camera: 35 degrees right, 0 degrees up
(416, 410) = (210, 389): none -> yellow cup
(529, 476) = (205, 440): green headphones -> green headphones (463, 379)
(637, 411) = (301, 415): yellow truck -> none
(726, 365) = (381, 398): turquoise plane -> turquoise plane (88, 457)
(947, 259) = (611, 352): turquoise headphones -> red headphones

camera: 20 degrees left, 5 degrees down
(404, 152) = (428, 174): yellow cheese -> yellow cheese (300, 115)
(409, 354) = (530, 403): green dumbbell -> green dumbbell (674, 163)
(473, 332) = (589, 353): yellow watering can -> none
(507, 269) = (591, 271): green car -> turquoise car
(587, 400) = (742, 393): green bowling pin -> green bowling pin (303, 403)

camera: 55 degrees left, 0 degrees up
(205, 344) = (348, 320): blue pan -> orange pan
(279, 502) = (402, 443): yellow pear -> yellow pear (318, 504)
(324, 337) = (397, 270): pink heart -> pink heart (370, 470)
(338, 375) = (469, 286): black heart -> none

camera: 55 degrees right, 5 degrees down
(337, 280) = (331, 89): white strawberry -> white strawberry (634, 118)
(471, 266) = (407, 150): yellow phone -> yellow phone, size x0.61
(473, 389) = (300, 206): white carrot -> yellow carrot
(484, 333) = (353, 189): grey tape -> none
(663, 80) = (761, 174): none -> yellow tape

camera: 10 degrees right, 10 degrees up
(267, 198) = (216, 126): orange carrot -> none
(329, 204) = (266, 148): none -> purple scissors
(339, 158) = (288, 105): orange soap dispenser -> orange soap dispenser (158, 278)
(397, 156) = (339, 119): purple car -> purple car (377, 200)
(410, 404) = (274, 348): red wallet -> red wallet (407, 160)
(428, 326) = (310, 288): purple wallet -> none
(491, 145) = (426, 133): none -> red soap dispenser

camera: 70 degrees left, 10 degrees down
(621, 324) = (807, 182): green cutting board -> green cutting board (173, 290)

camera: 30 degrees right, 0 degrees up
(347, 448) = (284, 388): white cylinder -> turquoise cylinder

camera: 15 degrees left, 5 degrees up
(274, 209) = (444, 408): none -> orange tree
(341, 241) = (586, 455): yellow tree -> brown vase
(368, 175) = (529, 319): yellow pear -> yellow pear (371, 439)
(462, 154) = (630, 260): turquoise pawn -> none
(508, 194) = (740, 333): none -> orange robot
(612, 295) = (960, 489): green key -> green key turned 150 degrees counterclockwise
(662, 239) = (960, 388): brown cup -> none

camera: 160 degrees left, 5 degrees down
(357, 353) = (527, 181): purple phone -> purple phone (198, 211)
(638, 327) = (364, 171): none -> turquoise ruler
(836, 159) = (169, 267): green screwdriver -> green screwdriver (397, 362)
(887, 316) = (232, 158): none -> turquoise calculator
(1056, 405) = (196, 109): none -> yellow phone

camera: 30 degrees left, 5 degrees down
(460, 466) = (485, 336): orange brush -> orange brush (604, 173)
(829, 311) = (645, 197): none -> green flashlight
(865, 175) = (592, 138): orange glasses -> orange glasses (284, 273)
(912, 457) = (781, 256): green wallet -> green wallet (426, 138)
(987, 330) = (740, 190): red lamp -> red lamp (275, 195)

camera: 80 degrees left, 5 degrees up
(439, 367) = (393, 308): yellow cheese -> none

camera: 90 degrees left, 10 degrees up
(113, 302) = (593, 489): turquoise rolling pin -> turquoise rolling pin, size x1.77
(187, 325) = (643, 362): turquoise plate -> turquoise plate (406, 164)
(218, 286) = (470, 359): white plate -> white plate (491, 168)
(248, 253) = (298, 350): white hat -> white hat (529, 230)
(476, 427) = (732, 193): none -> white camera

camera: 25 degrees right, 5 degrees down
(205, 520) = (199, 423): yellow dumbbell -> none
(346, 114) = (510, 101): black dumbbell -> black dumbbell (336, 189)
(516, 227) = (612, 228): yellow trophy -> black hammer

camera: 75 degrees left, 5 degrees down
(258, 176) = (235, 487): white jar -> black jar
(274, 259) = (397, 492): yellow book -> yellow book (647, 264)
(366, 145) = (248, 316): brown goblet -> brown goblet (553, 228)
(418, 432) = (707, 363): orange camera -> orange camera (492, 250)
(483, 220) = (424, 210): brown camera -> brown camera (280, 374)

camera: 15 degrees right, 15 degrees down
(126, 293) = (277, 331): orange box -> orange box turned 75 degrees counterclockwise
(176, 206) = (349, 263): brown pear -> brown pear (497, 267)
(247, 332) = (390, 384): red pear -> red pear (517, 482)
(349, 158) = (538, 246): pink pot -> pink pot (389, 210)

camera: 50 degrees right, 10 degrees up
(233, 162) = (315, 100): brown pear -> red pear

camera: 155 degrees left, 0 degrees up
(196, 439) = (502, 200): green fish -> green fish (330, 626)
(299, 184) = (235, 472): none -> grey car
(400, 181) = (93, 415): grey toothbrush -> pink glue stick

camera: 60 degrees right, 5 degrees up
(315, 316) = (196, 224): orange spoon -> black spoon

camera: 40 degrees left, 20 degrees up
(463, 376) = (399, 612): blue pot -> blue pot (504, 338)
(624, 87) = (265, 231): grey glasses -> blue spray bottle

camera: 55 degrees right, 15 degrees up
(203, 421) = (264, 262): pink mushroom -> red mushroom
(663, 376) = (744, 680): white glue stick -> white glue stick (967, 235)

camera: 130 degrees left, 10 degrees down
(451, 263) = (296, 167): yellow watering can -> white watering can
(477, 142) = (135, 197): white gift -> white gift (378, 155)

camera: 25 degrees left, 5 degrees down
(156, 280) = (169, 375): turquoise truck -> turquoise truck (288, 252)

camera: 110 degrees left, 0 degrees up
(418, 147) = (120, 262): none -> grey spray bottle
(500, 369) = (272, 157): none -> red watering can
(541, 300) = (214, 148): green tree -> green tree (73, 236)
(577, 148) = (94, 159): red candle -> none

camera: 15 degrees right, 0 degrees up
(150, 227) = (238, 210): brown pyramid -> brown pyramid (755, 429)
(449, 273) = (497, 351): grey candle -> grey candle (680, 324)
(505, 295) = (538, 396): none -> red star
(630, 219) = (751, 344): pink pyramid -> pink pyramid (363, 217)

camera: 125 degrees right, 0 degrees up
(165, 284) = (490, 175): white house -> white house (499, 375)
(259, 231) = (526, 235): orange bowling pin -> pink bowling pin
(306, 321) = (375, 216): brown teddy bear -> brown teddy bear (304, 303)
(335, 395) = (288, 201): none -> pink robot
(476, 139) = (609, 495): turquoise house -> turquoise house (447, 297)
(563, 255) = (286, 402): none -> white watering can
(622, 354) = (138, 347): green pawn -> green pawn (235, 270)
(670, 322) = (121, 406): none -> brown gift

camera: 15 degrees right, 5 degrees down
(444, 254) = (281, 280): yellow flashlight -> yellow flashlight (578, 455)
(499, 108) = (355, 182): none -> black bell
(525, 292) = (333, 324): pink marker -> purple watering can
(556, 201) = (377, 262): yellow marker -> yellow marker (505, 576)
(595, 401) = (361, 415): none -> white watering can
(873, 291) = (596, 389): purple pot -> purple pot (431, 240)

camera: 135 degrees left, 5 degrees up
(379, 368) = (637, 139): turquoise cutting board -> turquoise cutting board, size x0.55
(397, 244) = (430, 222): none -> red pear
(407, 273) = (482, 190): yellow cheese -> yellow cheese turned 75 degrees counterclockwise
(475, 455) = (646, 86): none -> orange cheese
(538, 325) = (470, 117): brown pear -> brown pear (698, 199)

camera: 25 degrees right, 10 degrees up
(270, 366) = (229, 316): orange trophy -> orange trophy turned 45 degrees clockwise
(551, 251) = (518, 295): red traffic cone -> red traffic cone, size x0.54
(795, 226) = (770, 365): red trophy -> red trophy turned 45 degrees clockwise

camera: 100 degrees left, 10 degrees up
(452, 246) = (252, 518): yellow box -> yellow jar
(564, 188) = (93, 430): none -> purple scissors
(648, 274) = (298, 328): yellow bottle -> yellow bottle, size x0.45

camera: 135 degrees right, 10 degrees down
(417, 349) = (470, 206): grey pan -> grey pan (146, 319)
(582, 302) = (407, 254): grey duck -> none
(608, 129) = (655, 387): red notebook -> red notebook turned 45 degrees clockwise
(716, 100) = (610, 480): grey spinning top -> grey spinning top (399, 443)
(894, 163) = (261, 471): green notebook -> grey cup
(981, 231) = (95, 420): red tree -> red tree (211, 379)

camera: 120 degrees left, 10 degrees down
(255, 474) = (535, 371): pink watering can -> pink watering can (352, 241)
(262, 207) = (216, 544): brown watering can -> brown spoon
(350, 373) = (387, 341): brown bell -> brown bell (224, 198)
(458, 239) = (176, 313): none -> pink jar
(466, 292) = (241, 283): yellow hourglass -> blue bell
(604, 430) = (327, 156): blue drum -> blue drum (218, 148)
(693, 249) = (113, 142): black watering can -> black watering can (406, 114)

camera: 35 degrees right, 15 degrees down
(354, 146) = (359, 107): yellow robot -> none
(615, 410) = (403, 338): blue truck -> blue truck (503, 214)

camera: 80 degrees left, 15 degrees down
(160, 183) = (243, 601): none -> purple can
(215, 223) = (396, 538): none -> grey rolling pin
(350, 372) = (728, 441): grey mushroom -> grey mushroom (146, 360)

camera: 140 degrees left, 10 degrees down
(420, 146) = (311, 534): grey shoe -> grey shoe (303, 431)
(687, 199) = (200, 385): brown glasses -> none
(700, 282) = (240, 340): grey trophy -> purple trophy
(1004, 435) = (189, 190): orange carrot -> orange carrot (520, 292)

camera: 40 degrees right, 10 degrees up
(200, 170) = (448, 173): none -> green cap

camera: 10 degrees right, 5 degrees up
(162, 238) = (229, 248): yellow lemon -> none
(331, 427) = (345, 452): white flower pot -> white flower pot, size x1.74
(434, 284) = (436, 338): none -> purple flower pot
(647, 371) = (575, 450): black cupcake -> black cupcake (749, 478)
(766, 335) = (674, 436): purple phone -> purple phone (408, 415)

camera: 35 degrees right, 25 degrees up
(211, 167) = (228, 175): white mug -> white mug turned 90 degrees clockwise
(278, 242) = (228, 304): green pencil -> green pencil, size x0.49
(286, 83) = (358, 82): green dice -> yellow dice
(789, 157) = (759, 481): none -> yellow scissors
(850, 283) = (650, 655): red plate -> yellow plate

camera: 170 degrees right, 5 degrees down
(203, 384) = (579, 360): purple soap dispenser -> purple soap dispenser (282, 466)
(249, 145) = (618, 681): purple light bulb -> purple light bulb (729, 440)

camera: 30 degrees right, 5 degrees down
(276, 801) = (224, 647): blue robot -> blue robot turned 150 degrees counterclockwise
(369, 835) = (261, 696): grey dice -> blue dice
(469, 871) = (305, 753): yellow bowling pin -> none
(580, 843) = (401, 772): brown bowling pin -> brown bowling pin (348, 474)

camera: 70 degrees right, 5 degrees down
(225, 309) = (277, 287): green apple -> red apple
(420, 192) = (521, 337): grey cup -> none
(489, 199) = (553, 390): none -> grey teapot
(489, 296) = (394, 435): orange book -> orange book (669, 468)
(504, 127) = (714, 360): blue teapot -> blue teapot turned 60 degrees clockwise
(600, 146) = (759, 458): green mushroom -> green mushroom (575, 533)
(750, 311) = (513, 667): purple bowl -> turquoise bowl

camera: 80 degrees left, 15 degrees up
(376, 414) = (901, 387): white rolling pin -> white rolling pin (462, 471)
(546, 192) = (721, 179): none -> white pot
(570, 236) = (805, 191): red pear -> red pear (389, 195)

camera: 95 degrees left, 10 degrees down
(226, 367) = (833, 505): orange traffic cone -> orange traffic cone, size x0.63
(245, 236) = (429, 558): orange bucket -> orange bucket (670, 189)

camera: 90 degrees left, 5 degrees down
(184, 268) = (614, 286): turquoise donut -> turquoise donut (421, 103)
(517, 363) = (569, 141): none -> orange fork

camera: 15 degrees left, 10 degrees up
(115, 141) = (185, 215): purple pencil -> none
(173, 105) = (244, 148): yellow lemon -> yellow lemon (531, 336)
──────────
• WHAT IS EXPECTED:
What are the lines above, starting at the one with "(203, 384) = (579, 360): purple" and ending at the one with "camera: 95 degrees left, 10 degrees down"? Give them again exactly, and only them.

• RESPONSE AREA:
(203, 384) = (579, 360): purple soap dispenser -> purple soap dispenser (282, 466)
(249, 145) = (618, 681): purple light bulb -> purple light bulb (729, 440)

camera: 30 degrees right, 5 degrees down
(276, 801) = (224, 647): blue robot -> blue robot turned 150 degrees counterclockwise
(369, 835) = (261, 696): grey dice -> blue dice
(469, 871) = (305, 753): yellow bowling pin -> none
(580, 843) = (401, 772): brown bowling pin -> brown bowling pin (348, 474)

camera: 70 degrees right, 5 degrees down
(225, 309) = (277, 287): green apple -> red apple
(420, 192) = (521, 337): grey cup -> none
(489, 199) = (553, 390): none -> grey teapot
(489, 296) = (394, 435): orange book -> orange book (669, 468)
(504, 127) = (714, 360): blue teapot -> blue teapot turned 60 degrees clockwise
(600, 146) = (759, 458): green mushroom -> green mushroom (575, 533)
(750, 311) = (513, 667): purple bowl -> turquoise bowl

camera: 80 degrees left, 15 degrees up
(376, 414) = (901, 387): white rolling pin -> white rolling pin (462, 471)
(546, 192) = (721, 179): none -> white pot
(570, 236) = (805, 191): red pear -> red pear (389, 195)

camera: 95 degrees left, 10 degrees down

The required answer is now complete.